-- Available data follows --

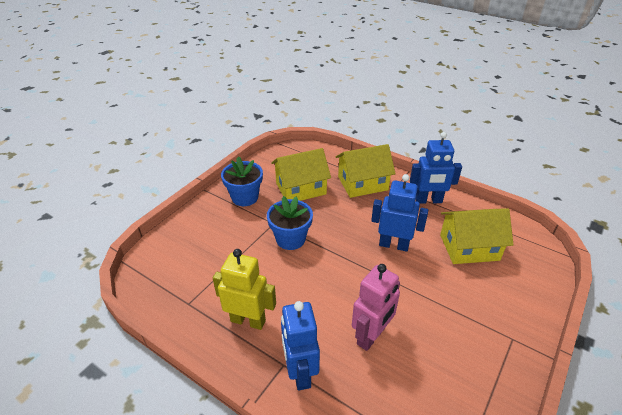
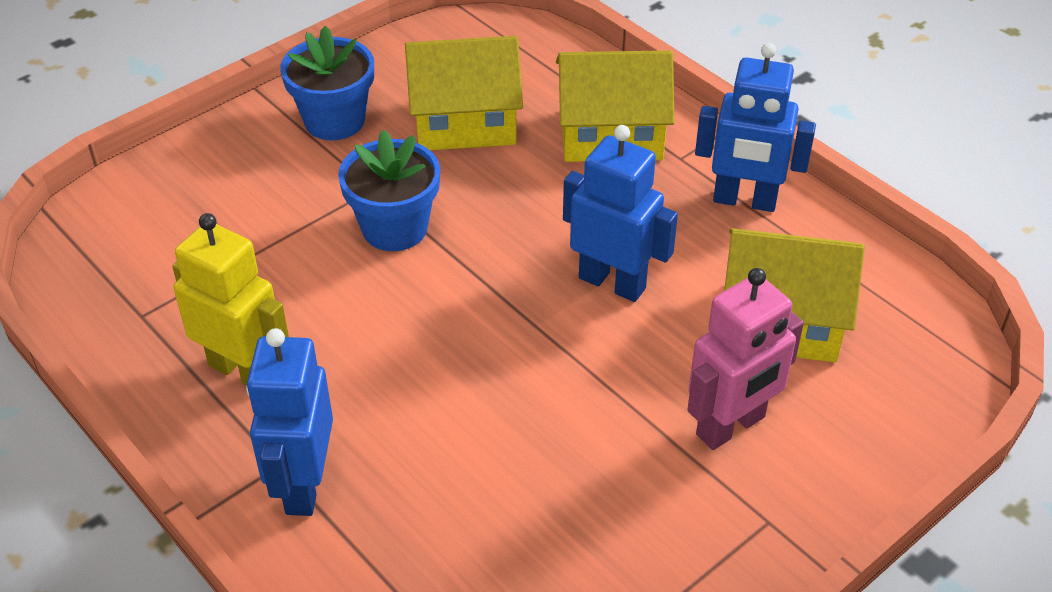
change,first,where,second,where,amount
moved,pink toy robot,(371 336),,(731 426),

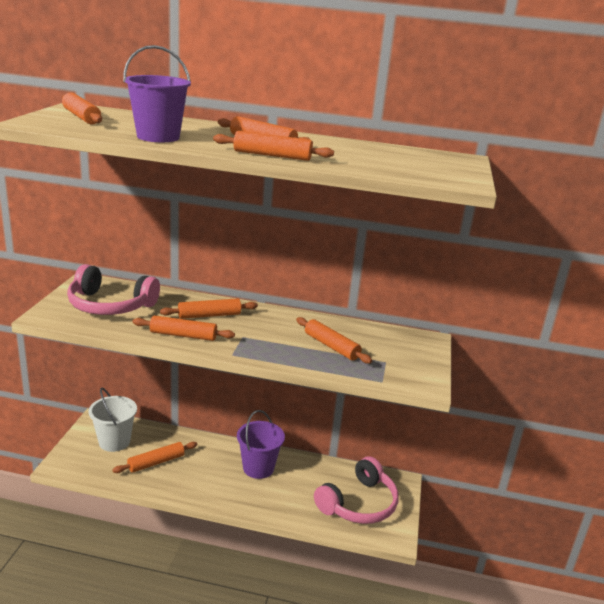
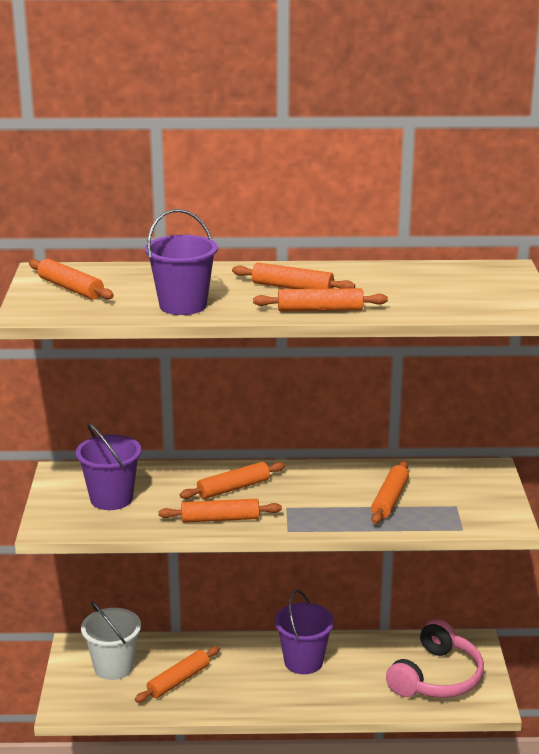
change,first,where,second,where,amount
replaced,pink headphones,(110 305),violet bucket,(111 498),
turned,orange dough roller,(331 346),,(390 499),75 degrees clockwise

-- Available data concluded --

Problem statement: Check every line of the records, and copy the ones that hold the word "pink".

Exercise response:
moved,pink toy robot,(371 336),,(731 426),
replaced,pink headphones,(110 305),violet bucket,(111 498),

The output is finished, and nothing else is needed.